Exactly as written, set down each line of the data below except its pictures.

Supplied information: Begin

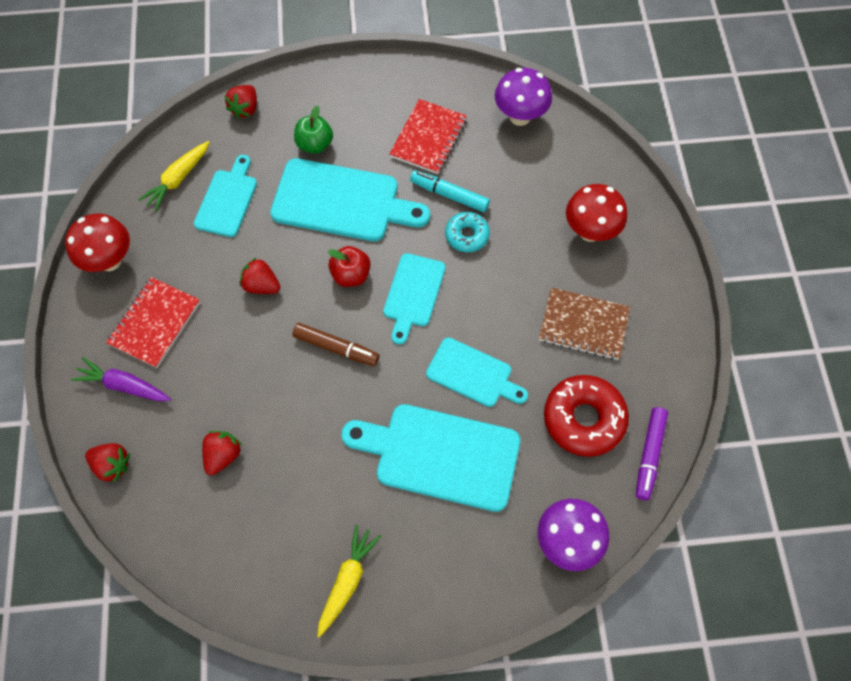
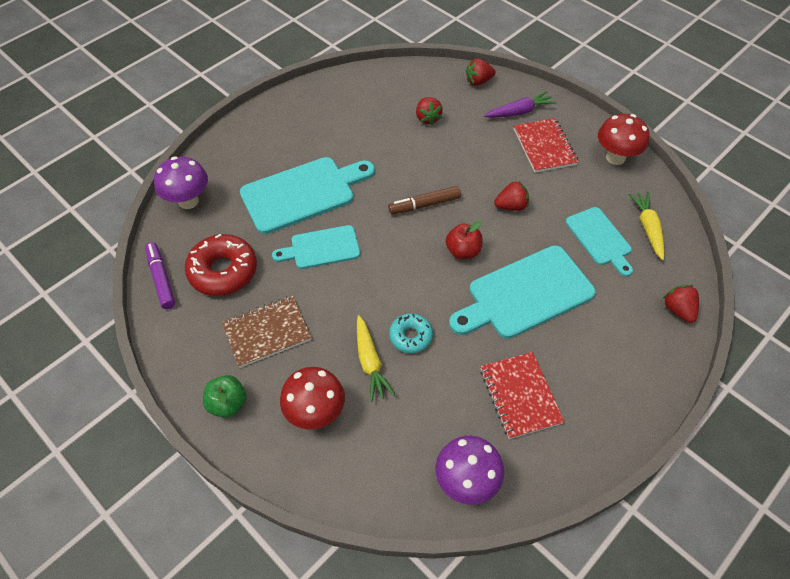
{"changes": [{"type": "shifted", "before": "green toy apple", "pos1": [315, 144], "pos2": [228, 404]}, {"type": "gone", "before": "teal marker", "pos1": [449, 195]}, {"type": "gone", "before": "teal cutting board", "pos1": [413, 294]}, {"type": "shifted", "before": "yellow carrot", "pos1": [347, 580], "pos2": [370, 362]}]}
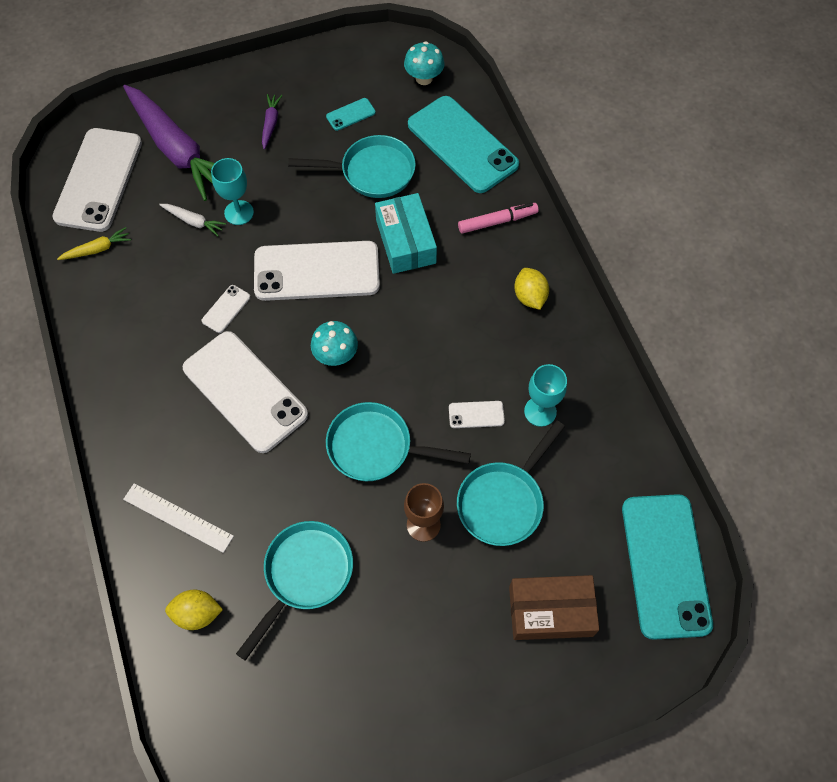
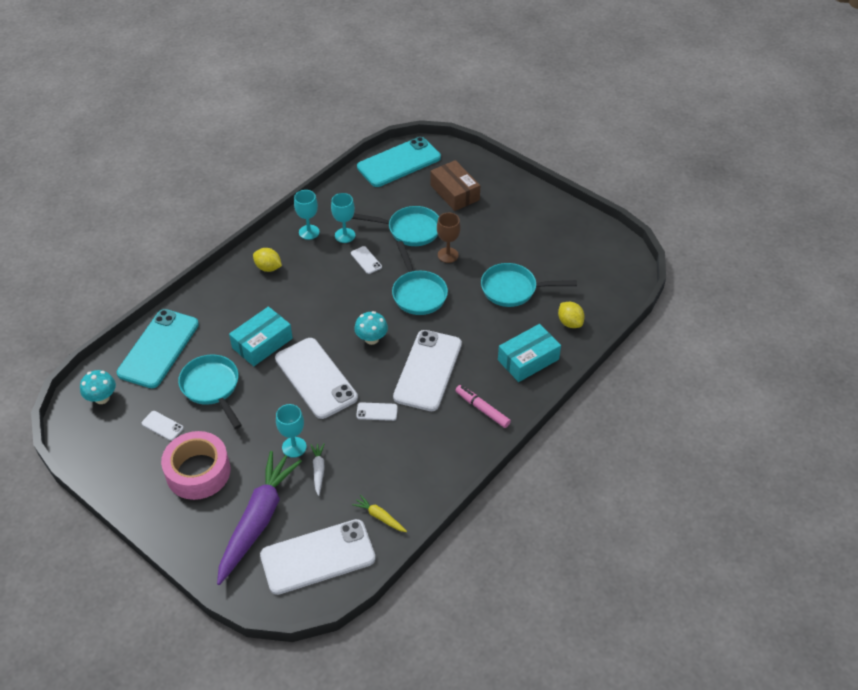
{"changes": [{"type": "swapped", "before": "purple carrot", "after": "rosy sticky tape", "pos1": [271, 124], "pos2": [198, 472]}, {"type": "repainted", "before": "teal smartphone", "after": "snow-white smartphone", "pos1": [350, 114], "pos2": [162, 426]}, {"type": "shifted", "before": "rosy marker", "pos1": [497, 221], "pos2": [482, 409]}, {"type": "rotated", "before": "yellow toy lemon", "pos1": [529, 297], "pos2": [268, 268], "turn": 75}, {"type": "swapped", "before": "snow-white ruler", "after": "teal box", "pos1": [178, 518], "pos2": [528, 359]}, {"type": "new", "after": "teal goblet", "pos2": [309, 232]}]}
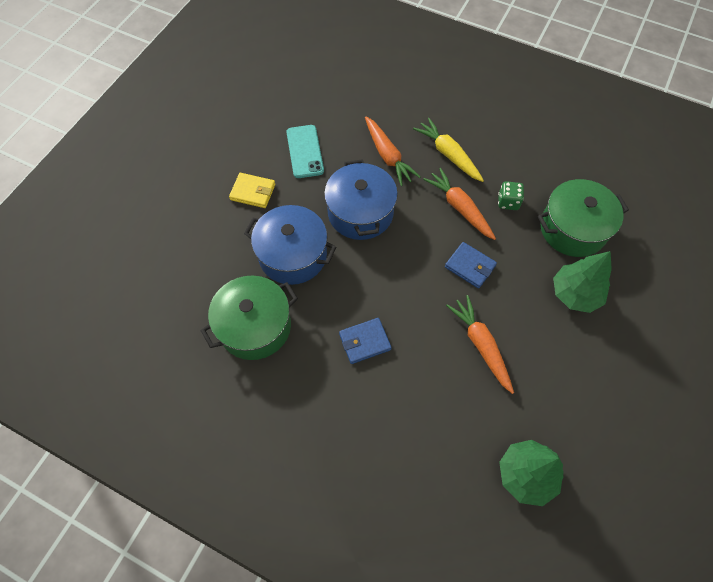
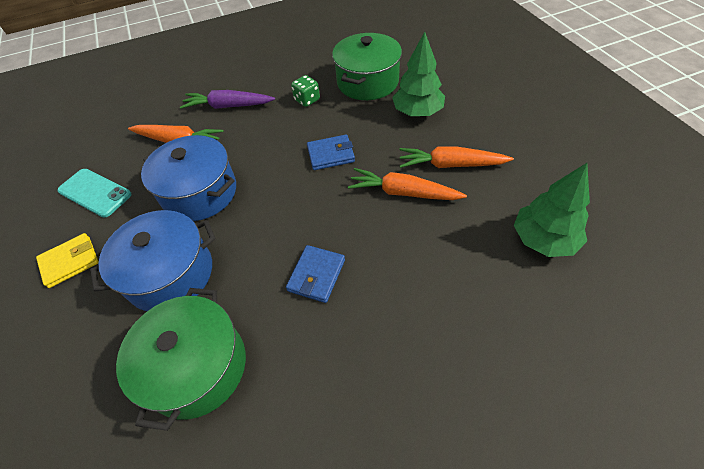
{"changes": [{"type": "repainted", "before": "yellow carrot", "after": "purple carrot", "pos1": [448, 154], "pos2": [228, 106]}, {"type": "shifted", "before": "orange carrot", "pos1": [459, 208], "pos2": [450, 165]}]}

Supplied information: End

**Exercise result**
{"changes": [{"type": "shifted", "before": "green toy apple", "pos1": [315, 144], "pos2": [228, 404]}, {"type": "gone", "before": "teal marker", "pos1": [449, 195]}, {"type": "gone", "before": "teal cutting board", "pos1": [413, 294]}, {"type": "shifted", "before": "yellow carrot", "pos1": [347, 580], "pos2": [370, 362]}]}
{"changes": [{"type": "swapped", "before": "purple carrot", "after": "rosy sticky tape", "pos1": [271, 124], "pos2": [198, 472]}, {"type": "repainted", "before": "teal smartphone", "after": "snow-white smartphone", "pos1": [350, 114], "pos2": [162, 426]}, {"type": "shifted", "before": "rosy marker", "pos1": [497, 221], "pos2": [482, 409]}, {"type": "rotated", "before": "yellow toy lemon", "pos1": [529, 297], "pos2": [268, 268], "turn": 75}, {"type": "swapped", "before": "snow-white ruler", "after": "teal box", "pos1": [178, 518], "pos2": [528, 359]}, {"type": "new", "after": "teal goblet", "pos2": [309, 232]}]}
{"changes": [{"type": "repainted", "before": "yellow carrot", "after": "purple carrot", "pos1": [448, 154], "pos2": [228, 106]}, {"type": "shifted", "before": "orange carrot", "pos1": [459, 208], "pos2": [450, 165]}]}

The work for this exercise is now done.